WHAT YOU ARE ASKED TO DO: Copy every line of the data exactly, keeping out any picture.

DATA SEGMENT:
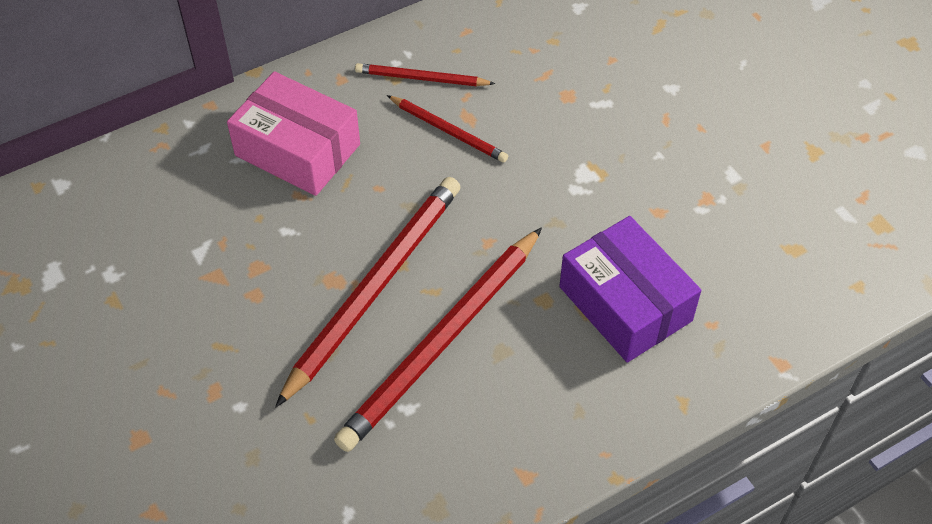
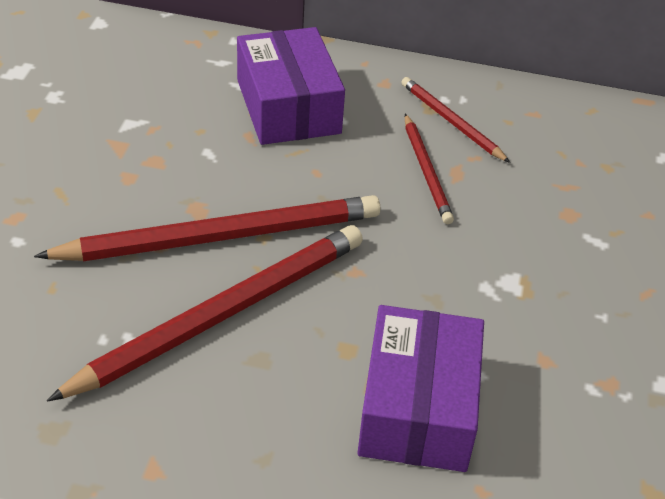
camera: 40 degrees right, 10 degrees down
(297, 150) = (288, 106): pink box -> purple box
(442, 342) = (221, 314): red pencil -> red pencil turned 150 degrees clockwise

WRITTEN RESPONSE:
camera: 40 degrees right, 10 degrees down
(297, 150) = (288, 106): pink box -> purple box
(442, 342) = (221, 314): red pencil -> red pencil turned 150 degrees clockwise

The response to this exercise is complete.